» **DESCRIPTION OF THE TASK**:
Working from the line that contains "yellow plate A1:A3" down to the last line below, repeat each line exactly.
╭─ LISTED RECORDS
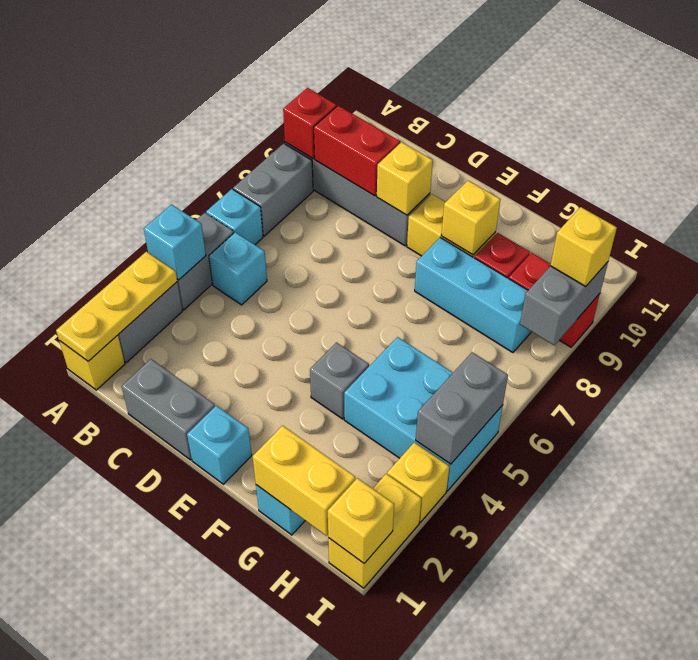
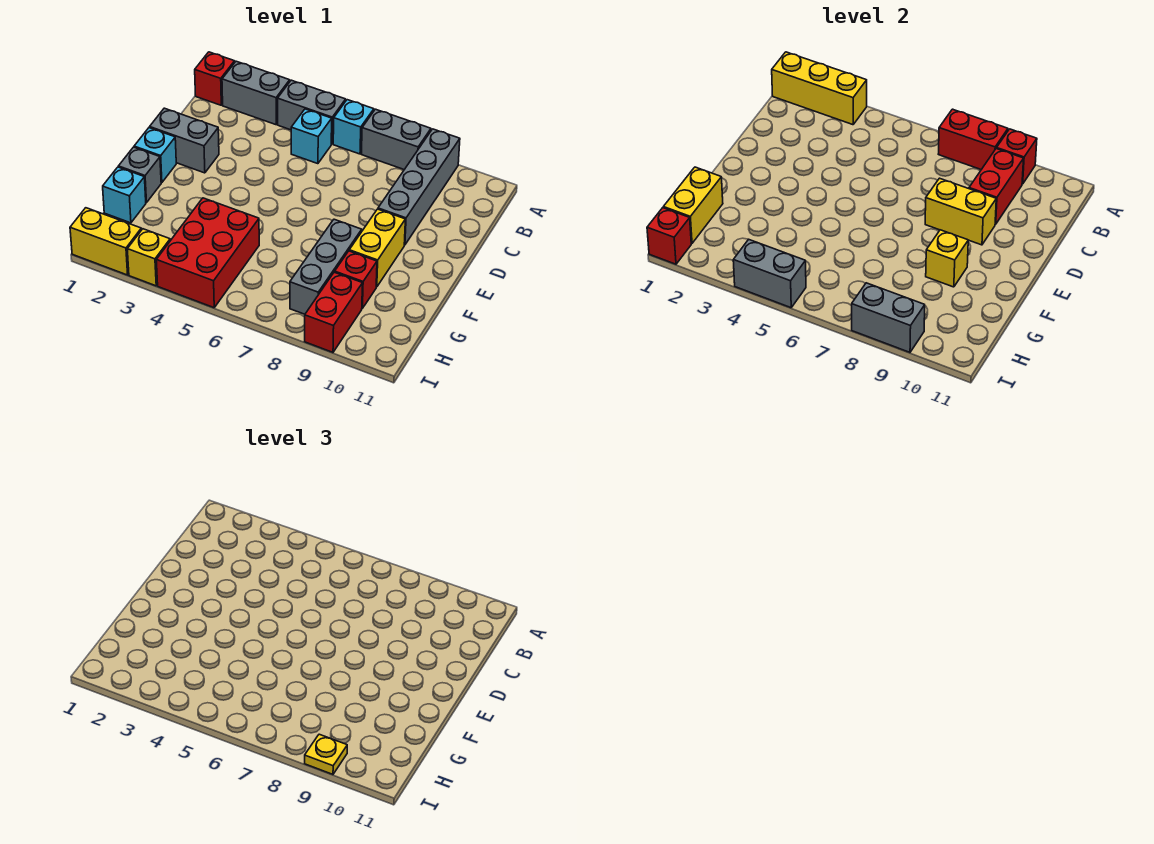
yellow brick A1 level 1 -> red brick A1 level 1
yellow plate A1:A3 level 2 -> yellow brick A1:A3 level 2
cyan brick A4 level 2 -> none
none -> red brick A7:A8 level 2
grey brick C1:D1 level 1 -> grey brick D1:D2 level 1
yellow brick D9 level 2 -> yellow brick D8:D9 level 2
grey brick F4 level 1 -> grey brick F1 level 1
cyan brick F8:H8 level 1 -> grey brick F8:H8 level 1
cyan brick G4:I5 level 1 -> red brick G4:I5 level 1
yellow brick I1 level 2 -> red brick I1 level 2
yellow brick I9 level 3 -> yellow plate I9 level 3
╰─
» **RESULT**:
yellow plate A1:A3 level 2 -> yellow brick A1:A3 level 2
cyan brick A4 level 2 -> none
none -> red brick A7:A8 level 2
grey brick C1:D1 level 1 -> grey brick D1:D2 level 1
yellow brick D9 level 2 -> yellow brick D8:D9 level 2
grey brick F4 level 1 -> grey brick F1 level 1
cyan brick F8:H8 level 1 -> grey brick F8:H8 level 1
cyan brick G4:I5 level 1 -> red brick G4:I5 level 1
yellow brick I1 level 2 -> red brick I1 level 2
yellow brick I9 level 3 -> yellow plate I9 level 3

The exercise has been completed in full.